Print the records below exactly. Omit every picture.

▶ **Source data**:
********

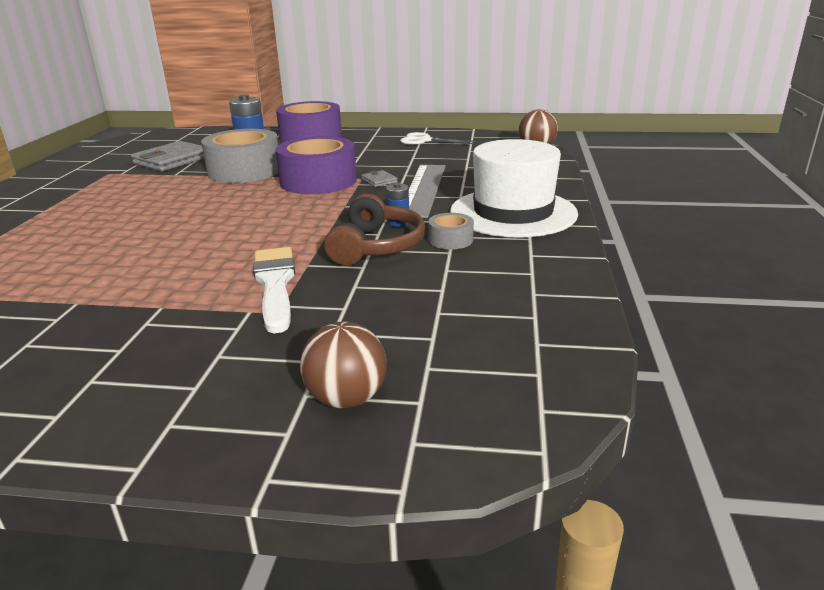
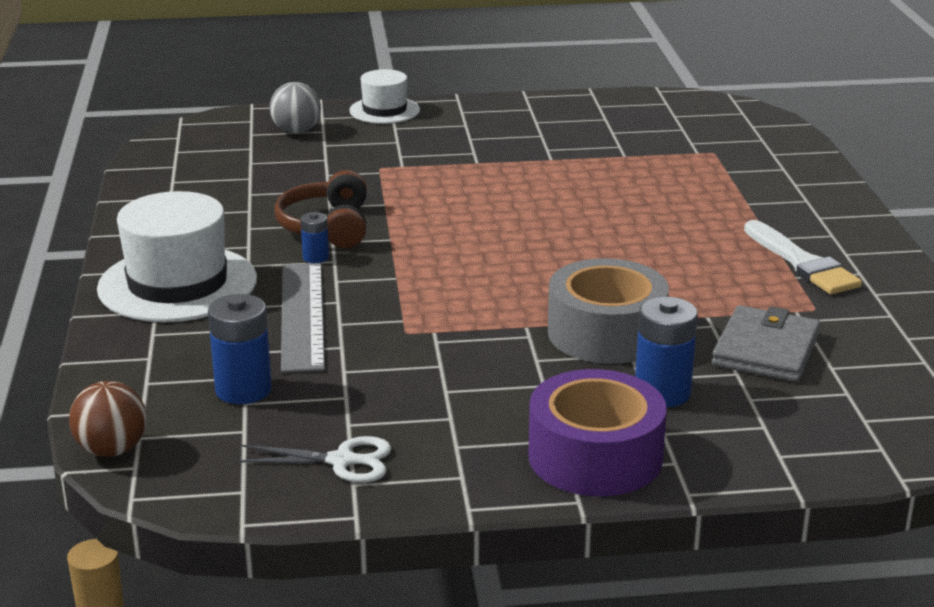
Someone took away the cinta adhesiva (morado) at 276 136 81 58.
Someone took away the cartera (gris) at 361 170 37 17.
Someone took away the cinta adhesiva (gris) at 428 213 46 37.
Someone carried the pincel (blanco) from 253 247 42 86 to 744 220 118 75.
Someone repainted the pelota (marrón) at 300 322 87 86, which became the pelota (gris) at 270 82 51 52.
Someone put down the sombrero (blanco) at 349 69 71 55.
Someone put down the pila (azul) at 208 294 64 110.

********

▶ **EXPECTED ANSWER**:
Someone took away the cinta adhesiva (morado) at 276 136 81 58.
Someone took away the cartera (gris) at 361 170 37 17.
Someone took away the cinta adhesiva (gris) at 428 213 46 37.
Someone carried the pincel (blanco) from 253 247 42 86 to 744 220 118 75.
Someone repainted the pelota (marrón) at 300 322 87 86, which became the pelota (gris) at 270 82 51 52.
Someone put down the sombrero (blanco) at 349 69 71 55.
Someone put down the pila (azul) at 208 294 64 110.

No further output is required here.